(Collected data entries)
━━━━━━━━━━━━━━━━━━━━

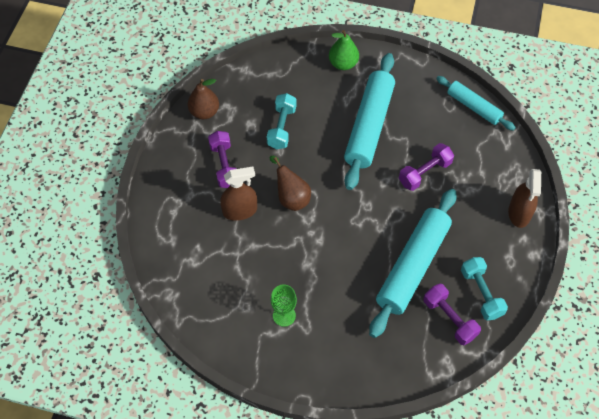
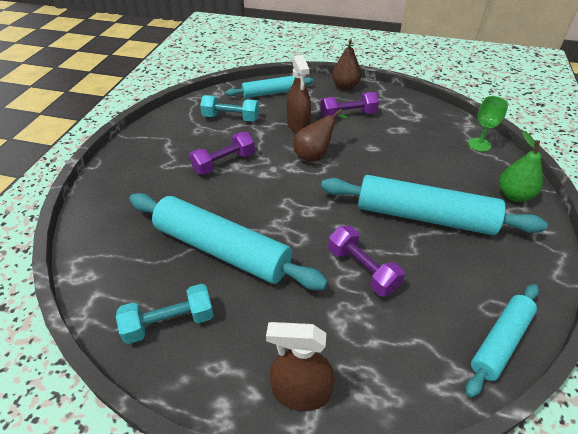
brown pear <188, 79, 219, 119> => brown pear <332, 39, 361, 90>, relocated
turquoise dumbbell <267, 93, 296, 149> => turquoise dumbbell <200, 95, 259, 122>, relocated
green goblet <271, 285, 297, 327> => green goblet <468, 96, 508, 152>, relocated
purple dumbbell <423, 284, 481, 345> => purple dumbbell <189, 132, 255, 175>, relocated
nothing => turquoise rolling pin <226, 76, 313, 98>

━━━━━━━━━━━━━━━━━━━━

Give the data above again, exactly and completely. No pictures go in.

brown pear <188, 79, 219, 119> => brown pear <332, 39, 361, 90>, relocated
turquoise dumbbell <267, 93, 296, 149> => turquoise dumbbell <200, 95, 259, 122>, relocated
green goblet <271, 285, 297, 327> => green goblet <468, 96, 508, 152>, relocated
purple dumbbell <423, 284, 481, 345> => purple dumbbell <189, 132, 255, 175>, relocated
nothing => turquoise rolling pin <226, 76, 313, 98>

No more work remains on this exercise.